[Records provided Boundary: Start]
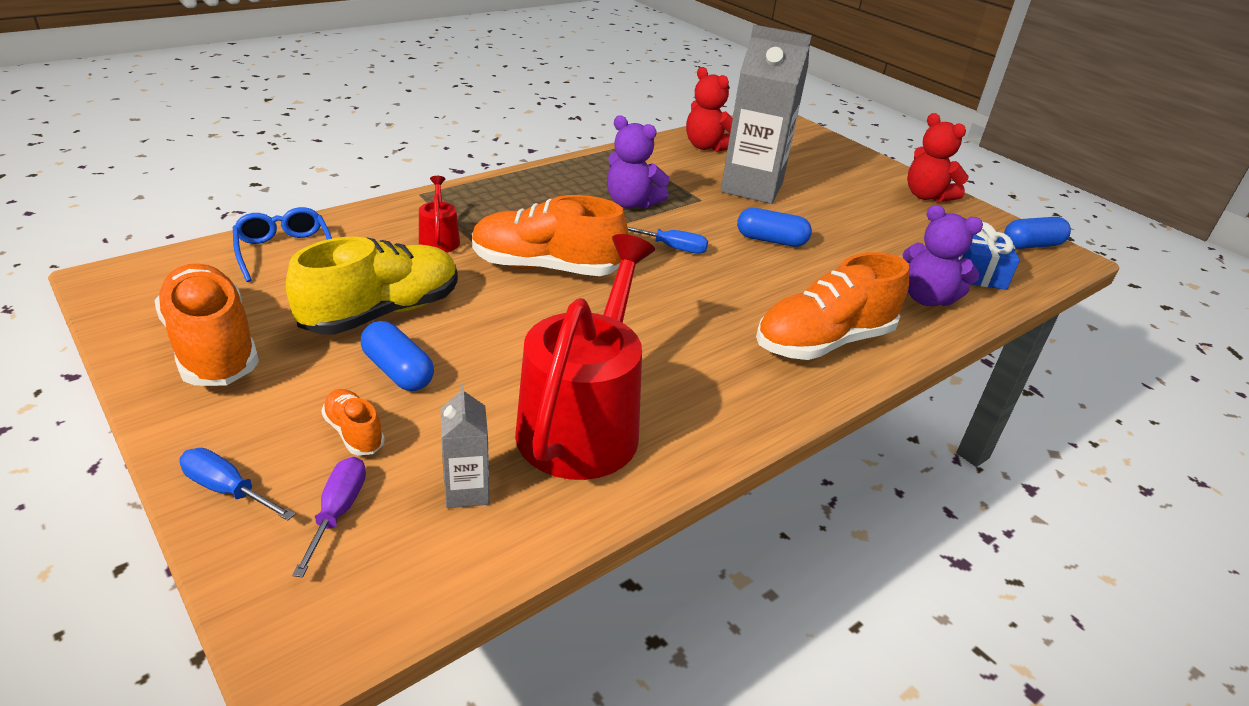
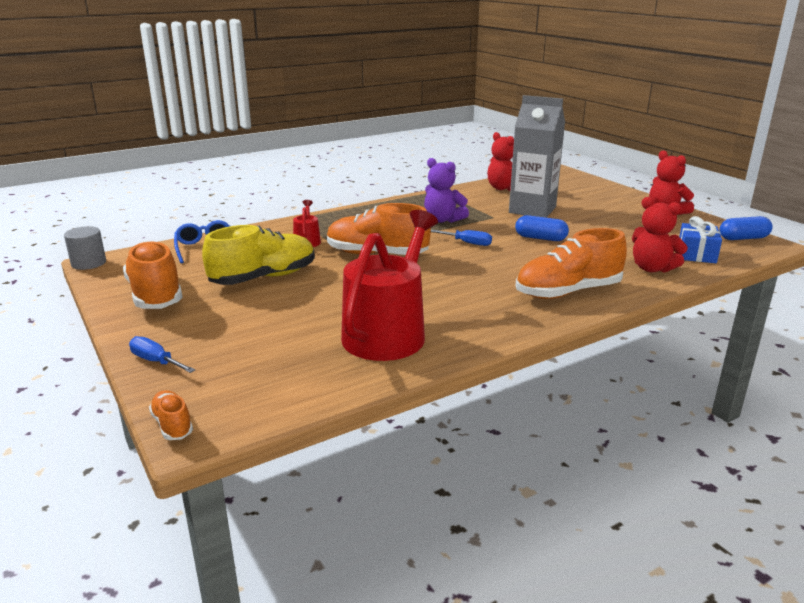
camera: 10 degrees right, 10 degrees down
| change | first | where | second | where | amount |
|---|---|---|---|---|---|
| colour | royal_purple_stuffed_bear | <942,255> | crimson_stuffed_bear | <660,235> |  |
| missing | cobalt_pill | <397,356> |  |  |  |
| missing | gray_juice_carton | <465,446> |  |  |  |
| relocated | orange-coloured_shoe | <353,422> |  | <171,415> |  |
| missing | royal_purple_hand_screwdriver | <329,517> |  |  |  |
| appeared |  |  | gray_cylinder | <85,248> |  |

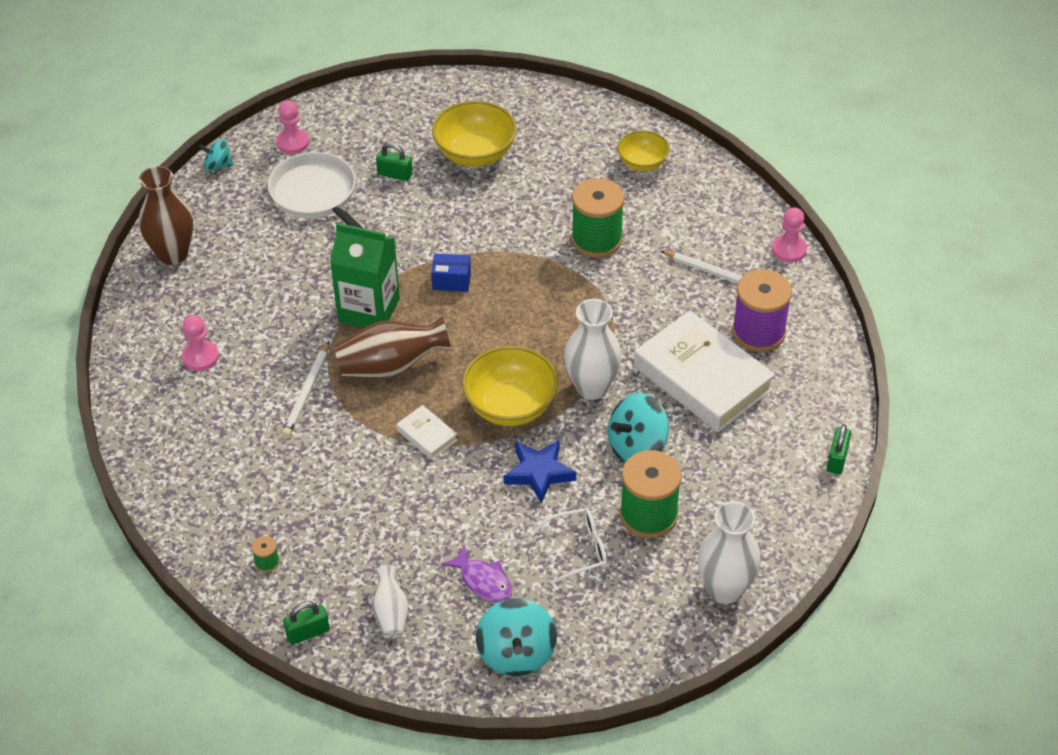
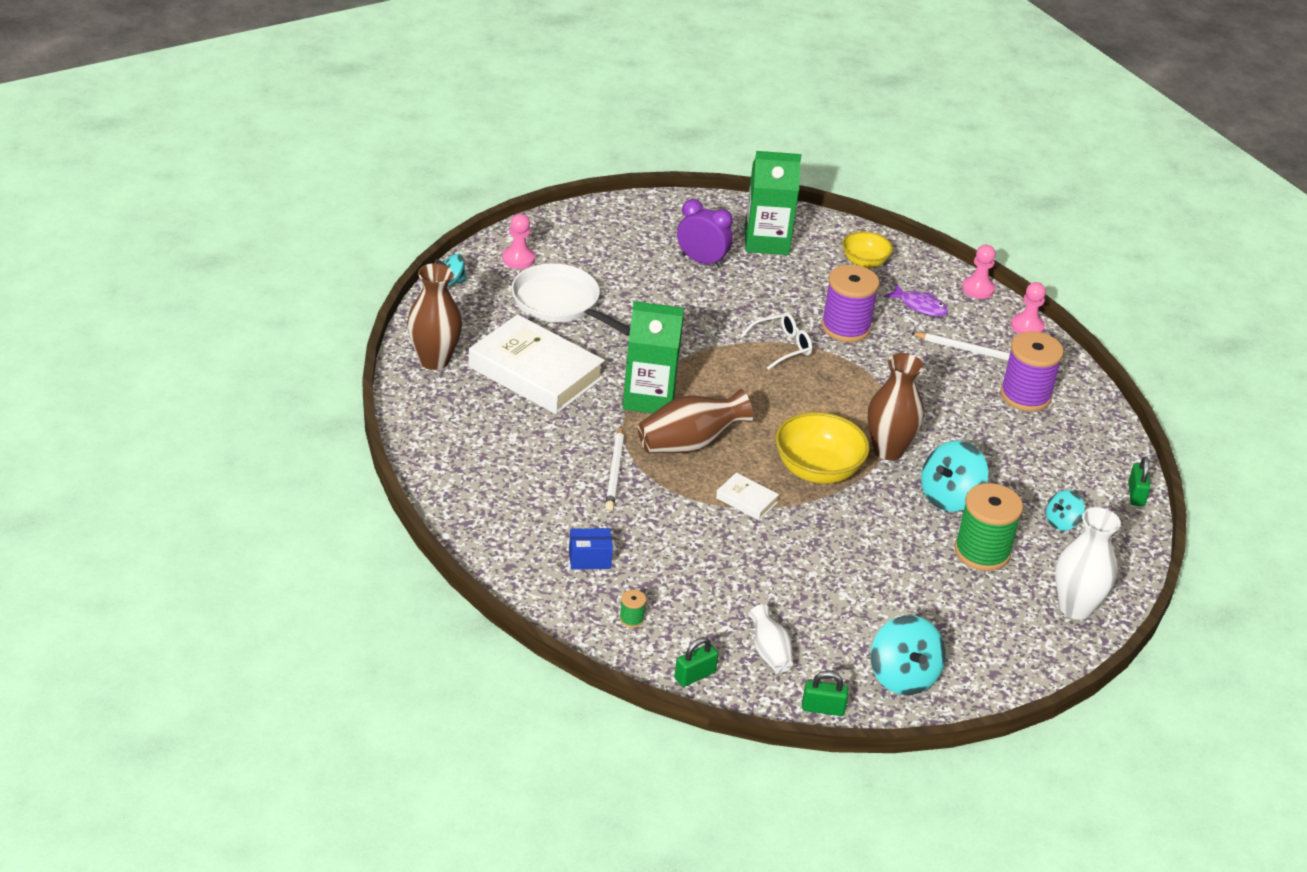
camera: 15 degrees left, 10 degrees down
| change | first | where | second | where | amount |
|---|---|---|---|---|---|
| exchanged | yellow_deep_dish | <474,134> | royal_purple_bedside_clock | <705,233> |  |
| relocated | emerald_lock | <394,161> |  | <825,693> |  |
| colour | emerald_reel_of_thread | <597,218> | royal_purple_reel_of_thread | <850,303> |  |
| relocated | cobalt_box | <451,272> |  | <591,548> |  |
| colour | pure_white_vase | <593,349> | dark_brown_vase | <896,406> |  |
| relocated | pure_white_hardcover | <704,371> |  | <536,364> |  |
| relocated | pink_chess_pawn | <200,343> |  | <979,272> |  |
| missing | cobalt_five-pointed_star | <540,471> |  |  |  |
| relocated | pure_white_spectacles | <570,546> |  | <776,341> |  |
| relocated | royal_purple_fish_figure | <476,574> |  | <916,300> |  |
| appeared |  |  | emerald_juice_carton | <773,203> |  |
| appeared |  |  | aqua_toy_top | <1065,510> |  |

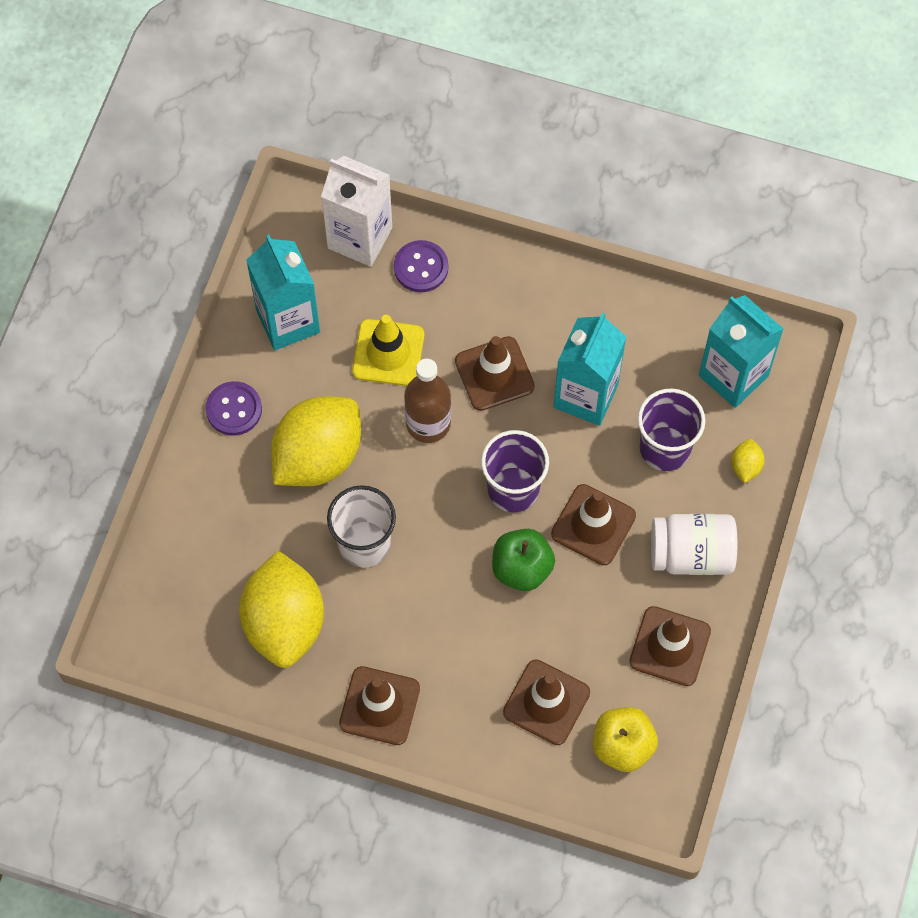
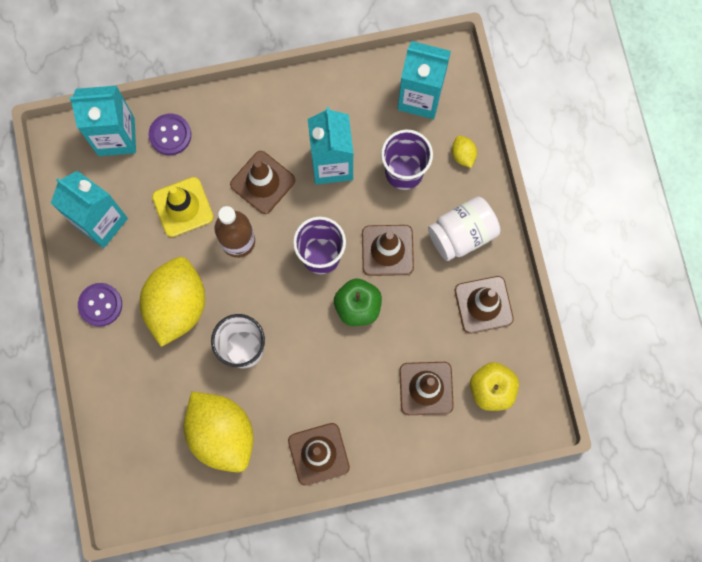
camera: 30 degrees left, 10 degrees up
| change | first | where | second | where | amount |
|---|---|---|---|---|---|
| colour | pure_white_juice_carton | <356,211> | aqua_juice_carton | <102,121> |  |

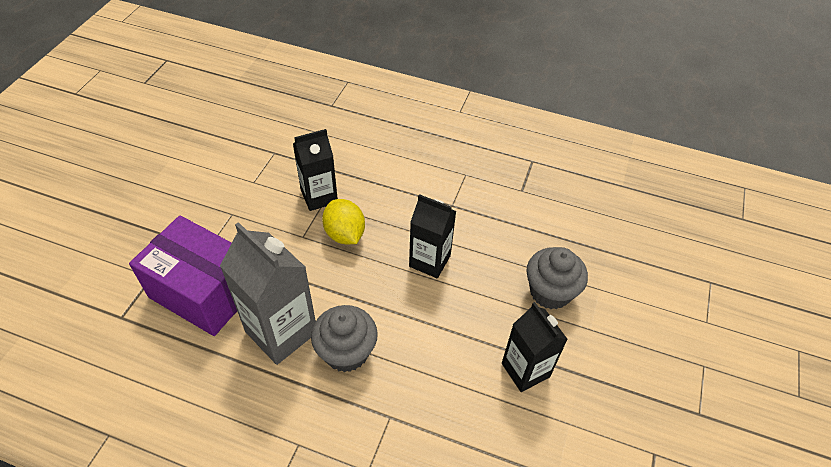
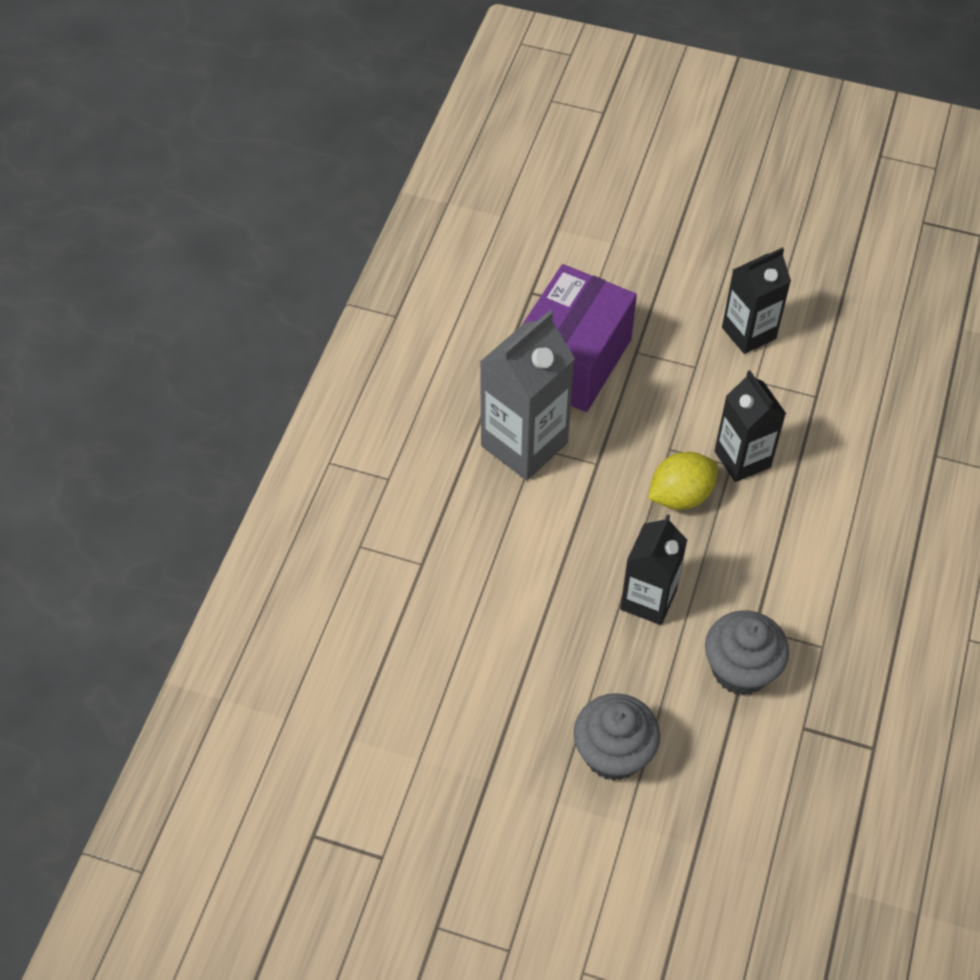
camera: 90 degrees right, 5 degrees up
| change | first | where | second | where | amount |
|---|---|---|---|---|---|
| relocated | jet-black_juice_carton | <535,347> |  | <756,300> |  |
| relocated | gray_muffin | <344,338> |  | <747,653> |  |

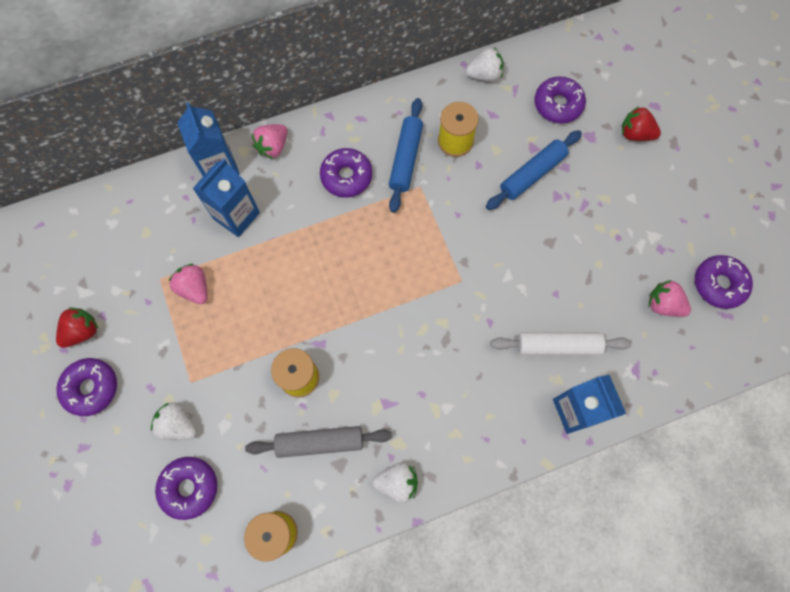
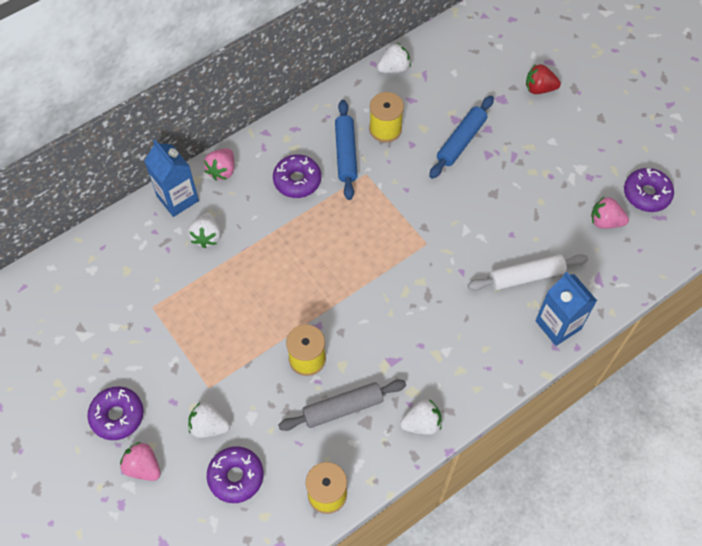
camera: 15 degrees left, 10 degrees down
| change | first | where | second | where | amount |
|---|---|---|---|---|---|
| missing | royal_purple_doughnut | <560,99> |  |  |  |
| exchanged | cobalt_juice_carton | <226,198> | pure_white_strawberry | <204,230> |  |
| relocated | pink_strawberry | <188,284> |  | <140,461> |  |
| missing | crimson_strawberry | <77,327> |  |  |  |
[Records provided Boundary: End]
▶ **Task**
Leave out the pictures, then return every line of the data exactly.

▶ **Reply to the exercise**
camera: 10 degrees right, 10 degrees down
| change | first | where | second | where | amount |
|---|---|---|---|---|---|
| colour | royal_purple_stuffed_bear | <942,255> | crimson_stuffed_bear | <660,235> |  |
| missing | cobalt_pill | <397,356> |  |  |  |
| missing | gray_juice_carton | <465,446> |  |  |  |
| relocated | orange-coloured_shoe | <353,422> |  | <171,415> |  |
| missing | royal_purple_hand_screwdriver | <329,517> |  |  |  |
| appeared |  |  | gray_cylinder | <85,248> |  |

camera: 15 degrees left, 10 degrees down
| change | first | where | second | where | amount |
|---|---|---|---|---|---|
| exchanged | yellow_deep_dish | <474,134> | royal_purple_bedside_clock | <705,233> |  |
| relocated | emerald_lock | <394,161> |  | <825,693> |  |
| colour | emerald_reel_of_thread | <597,218> | royal_purple_reel_of_thread | <850,303> |  |
| relocated | cobalt_box | <451,272> |  | <591,548> |  |
| colour | pure_white_vase | <593,349> | dark_brown_vase | <896,406> |  |
| relocated | pure_white_hardcover | <704,371> |  | <536,364> |  |
| relocated | pink_chess_pawn | <200,343> |  | <979,272> |  |
| missing | cobalt_five-pointed_star | <540,471> |  |  |  |
| relocated | pure_white_spectacles | <570,546> |  | <776,341> |  |
| relocated | royal_purple_fish_figure | <476,574> |  | <916,300> |  |
| appeared |  |  | emerald_juice_carton | <773,203> |  |
| appeared |  |  | aqua_toy_top | <1065,510> |  |

camera: 30 degrees left, 10 degrees up
| change | first | where | second | where | amount |
|---|---|---|---|---|---|
| colour | pure_white_juice_carton | <356,211> | aqua_juice_carton | <102,121> |  |

camera: 90 degrees right, 5 degrees up
| change | first | where | second | where | amount |
|---|---|---|---|---|---|
| relocated | jet-black_juice_carton | <535,347> |  | <756,300> |  |
| relocated | gray_muffin | <344,338> |  | <747,653> |  |

camera: 15 degrees left, 10 degrees down
| change | first | where | second | where | amount |
|---|---|---|---|---|---|
| missing | royal_purple_doughnut | <560,99> |  |  |  |
| exchanged | cobalt_juice_carton | <226,198> | pure_white_strawberry | <204,230> |  |
| relocated | pink_strawberry | <188,284> |  | <140,461> |  |
| missing | crimson_strawberry | <77,327> |  |  |  |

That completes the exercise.